**EXERCISE OBJECTIVE**
Copy these entries word for word, starting at the line that contains "Quarryden [500, 240]" and ending after the line that contains "splinter [1272, 127]".

**EXERCISE INPUTS**
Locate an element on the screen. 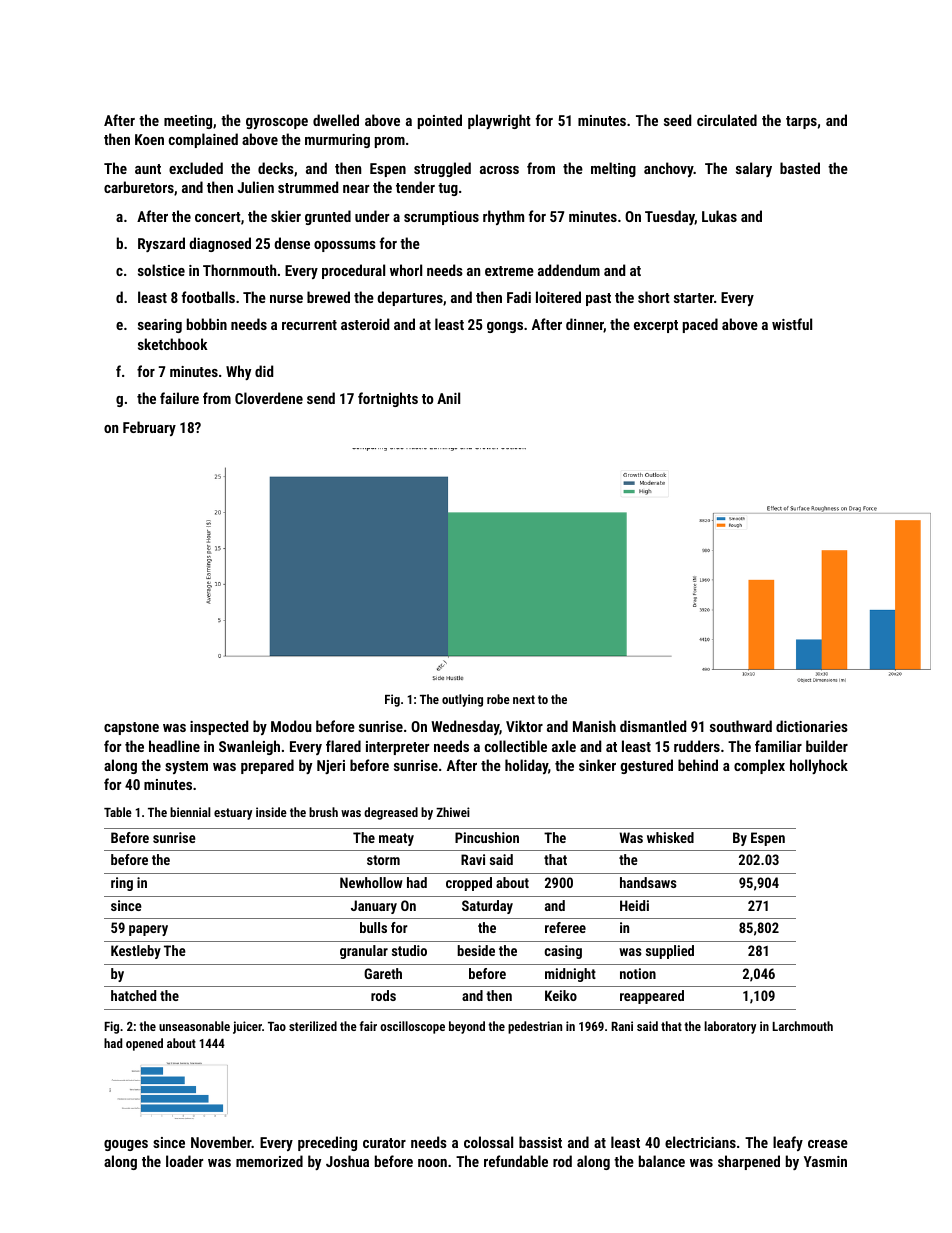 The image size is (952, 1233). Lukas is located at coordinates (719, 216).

--

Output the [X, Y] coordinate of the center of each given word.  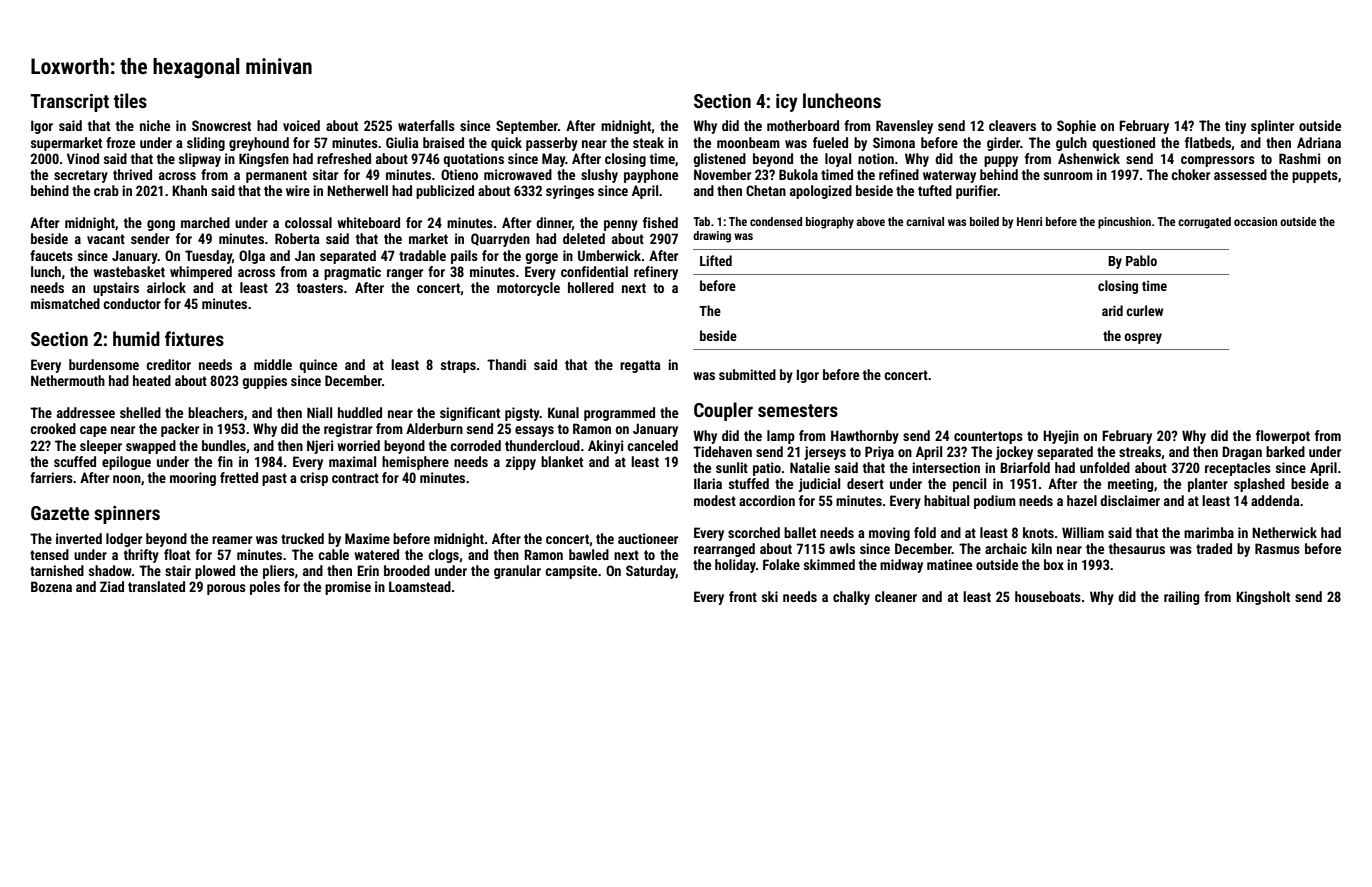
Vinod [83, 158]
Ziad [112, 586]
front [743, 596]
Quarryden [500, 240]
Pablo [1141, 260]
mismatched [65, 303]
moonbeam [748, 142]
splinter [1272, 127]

**OUTPUT**
Quarryden [500, 240]
Pablo [1141, 260]
mismatched [65, 303]
moonbeam [748, 142]
splinter [1272, 127]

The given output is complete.